◆ To-do item
Please copy, exactly as written, the span from the first line below to the line that contains "cyan 2x2 slope [169,708,300,839]", including both, and skip the pictures.

◆ Data to process
****************

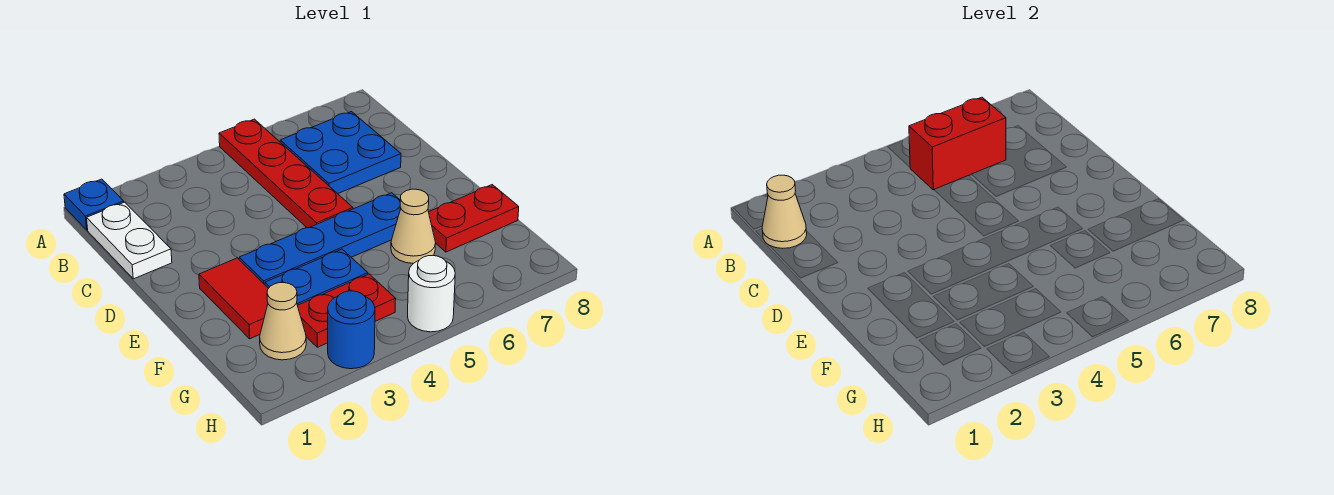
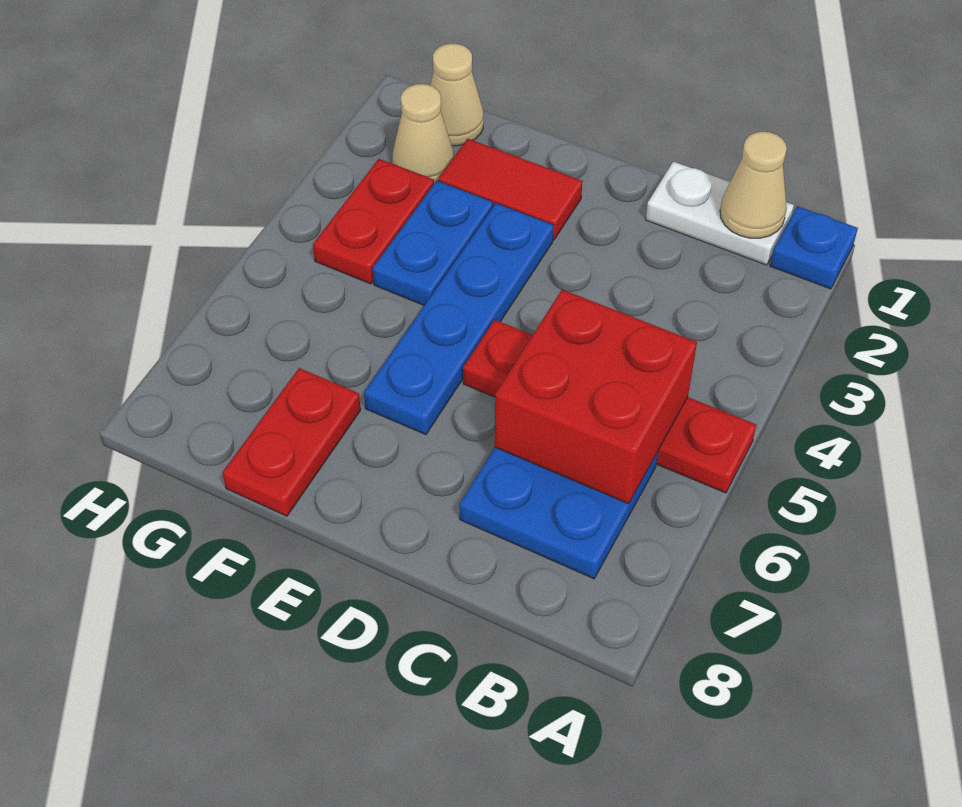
red 1x2 brick [909,97,1006,190] -> red 2x2 brick [495,290,697,504]
tan 1x1 cone [391,189,436,263] -> tan 1x1 cone moved to [430,44,483,146]
blue 1x1 round brick [328,291,375,369] -> none
white 1x1 round brick [408,256,455,332] -> none

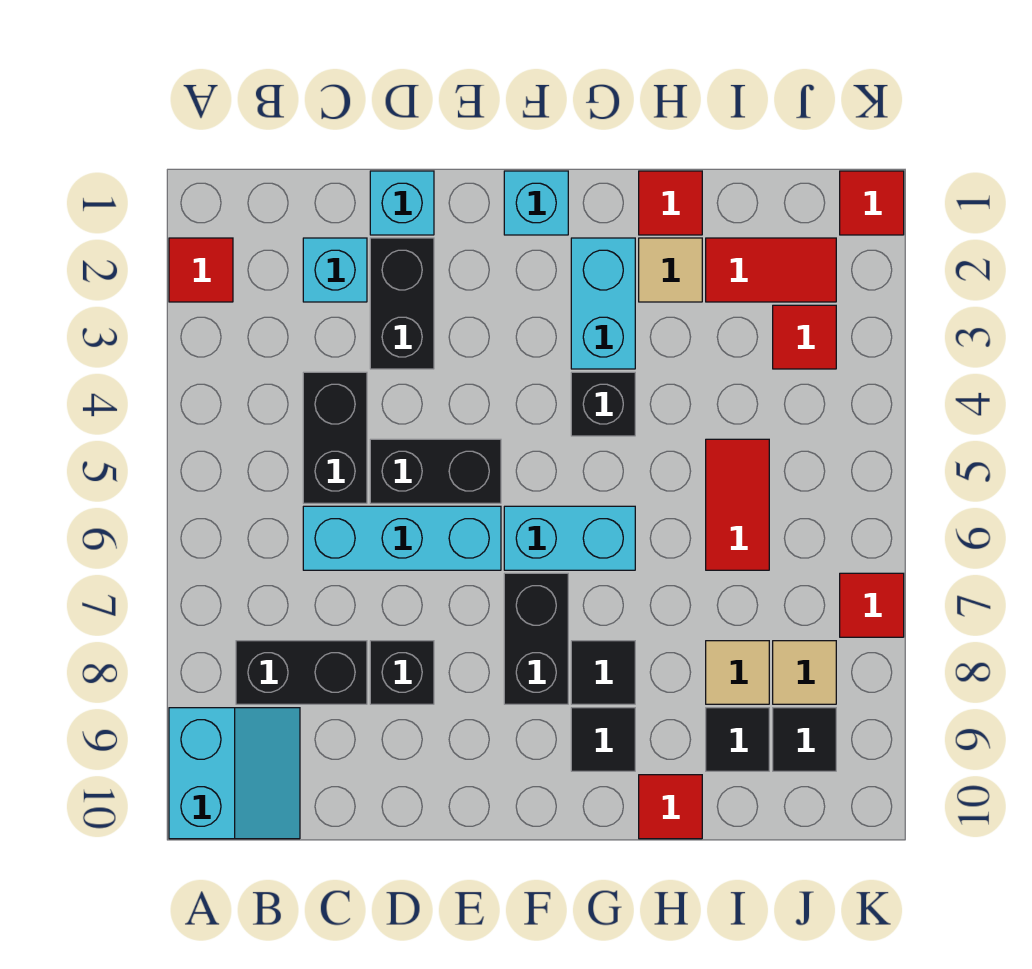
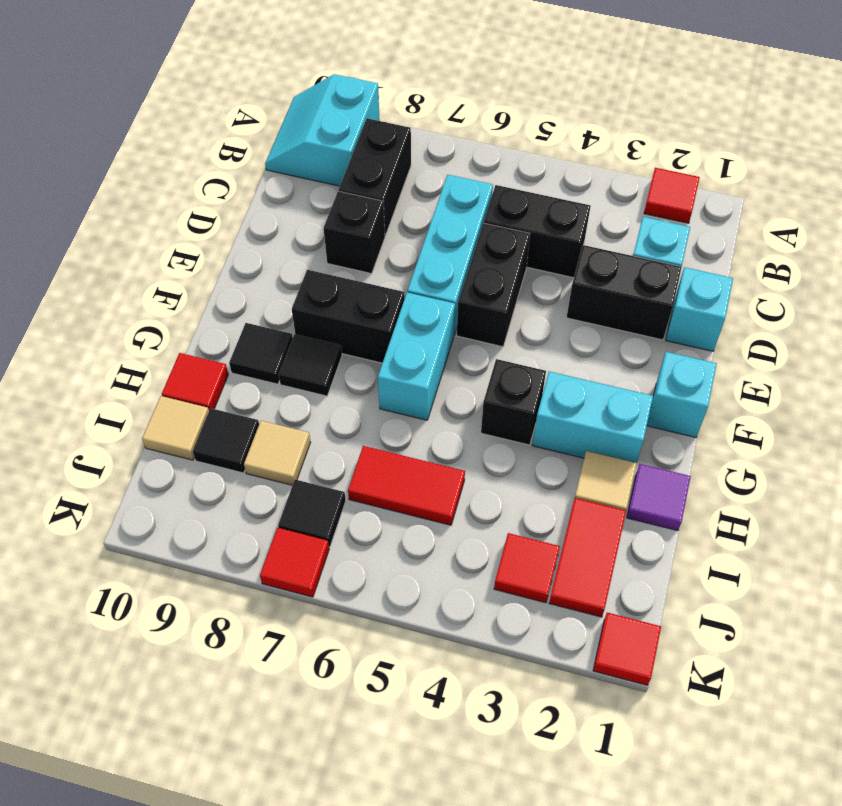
cyan 2x2 slope [169,708,300,839] -> cyan 2x2 slope turned to [265,74,380,186]
red 1x1 tile [639,171,702,235] -> purple 1x1 tile [627,464,691,531]
tan 1x1 tile [773,641,836,704] -> tan 1x1 tile moved to [142,396,209,460]
black 1x1 tile [773,708,836,771] -> black 1x1 tile moved to [278,480,346,547]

****************

◆ Completed exercise
red 1x2 brick [909,97,1006,190] -> red 2x2 brick [495,290,697,504]
tan 1x1 cone [391,189,436,263] -> tan 1x1 cone moved to [430,44,483,146]
blue 1x1 round brick [328,291,375,369] -> none
white 1x1 round brick [408,256,455,332] -> none

cyan 2x2 slope [169,708,300,839] -> cyan 2x2 slope turned to [265,74,380,186]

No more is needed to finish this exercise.